Data provided |
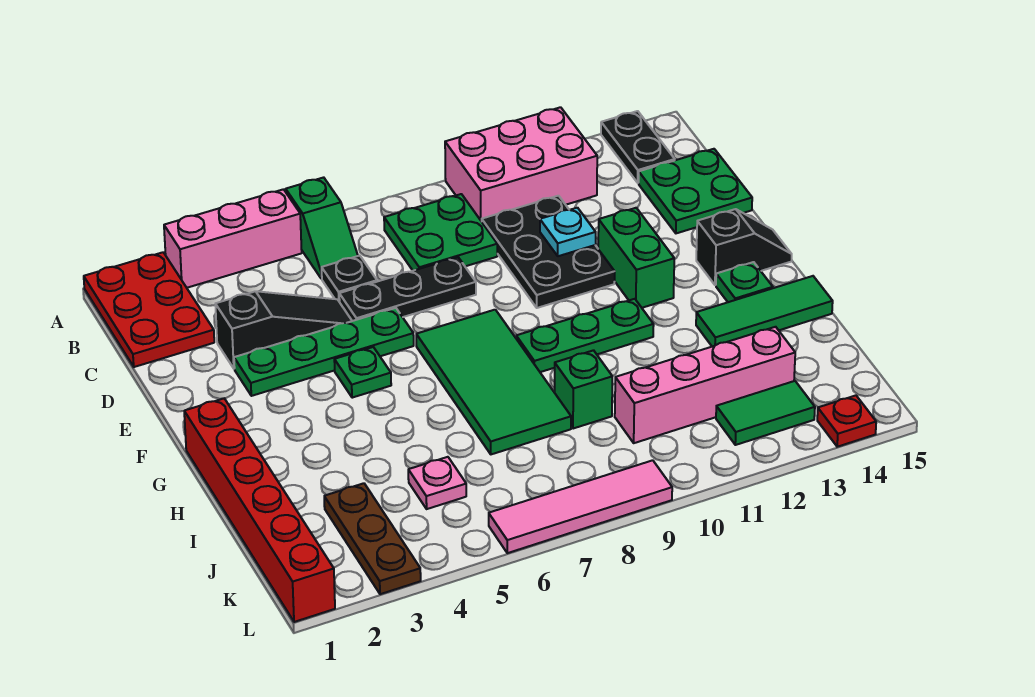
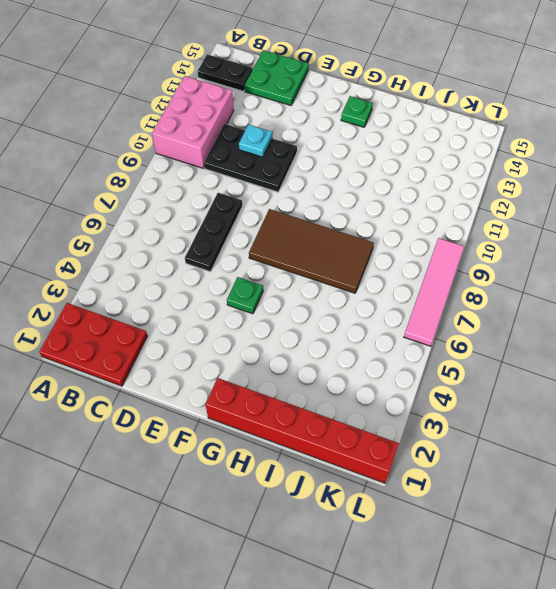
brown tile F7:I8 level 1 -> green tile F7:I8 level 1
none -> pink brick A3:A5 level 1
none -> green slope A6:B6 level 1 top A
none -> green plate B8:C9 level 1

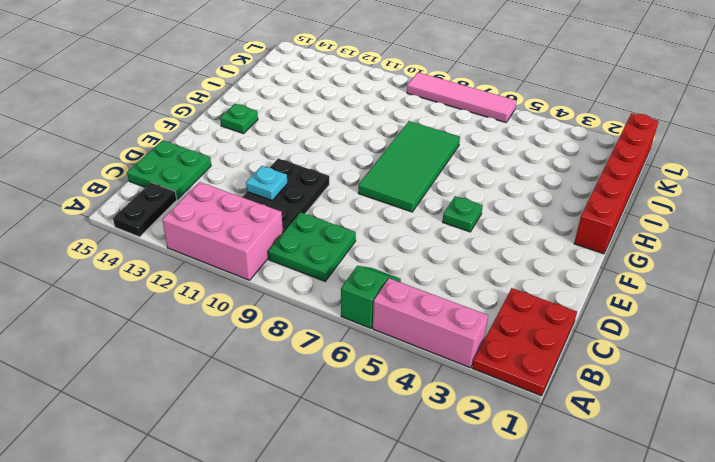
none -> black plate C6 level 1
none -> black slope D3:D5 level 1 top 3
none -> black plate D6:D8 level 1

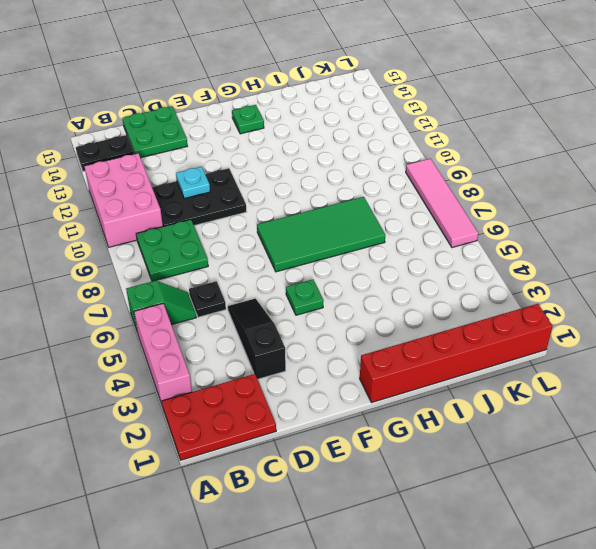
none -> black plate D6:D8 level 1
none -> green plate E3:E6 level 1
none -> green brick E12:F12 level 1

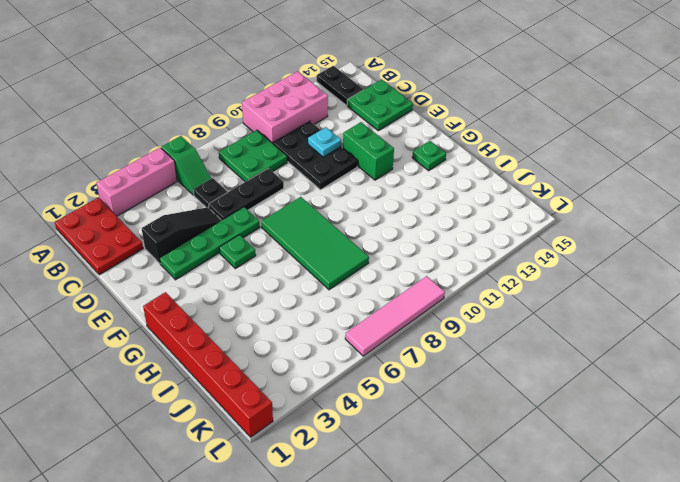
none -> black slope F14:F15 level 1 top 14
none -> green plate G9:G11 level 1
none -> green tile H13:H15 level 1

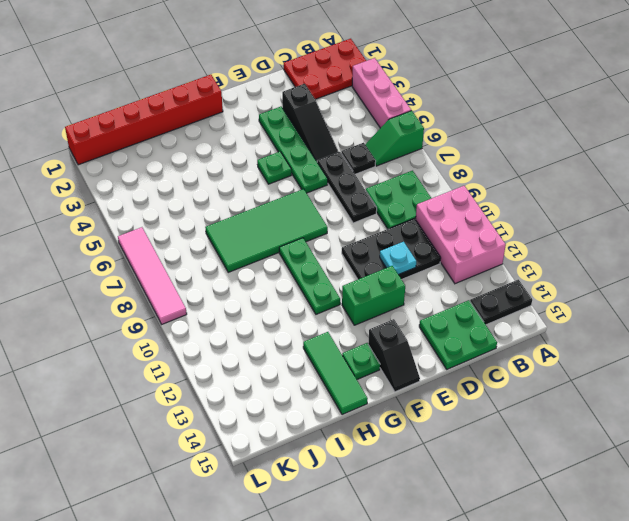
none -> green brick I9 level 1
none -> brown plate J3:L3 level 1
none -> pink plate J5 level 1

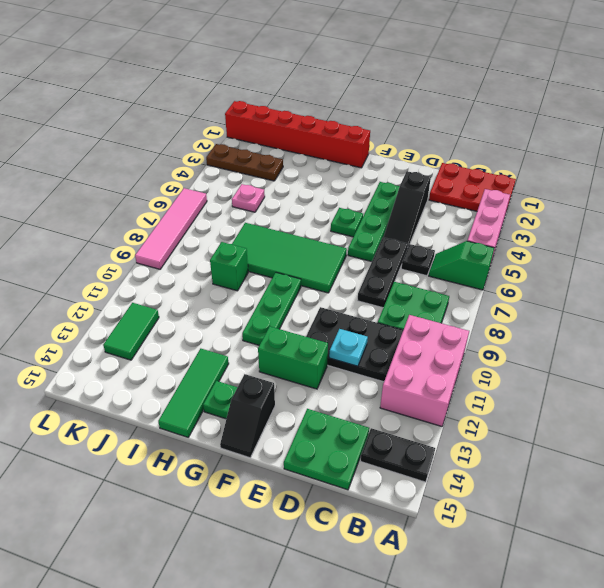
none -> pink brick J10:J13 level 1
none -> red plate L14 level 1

Work to be completed |
Please reproduce, word for word, only the lines from the line that holds "none -> brown plate J3:L3 level 1" through the final line of the entries above, omitting any pictures.

Answer for the task |
none -> brown plate J3:L3 level 1
none -> pink plate J5 level 1

none -> pink brick J10:J13 level 1
none -> red plate L14 level 1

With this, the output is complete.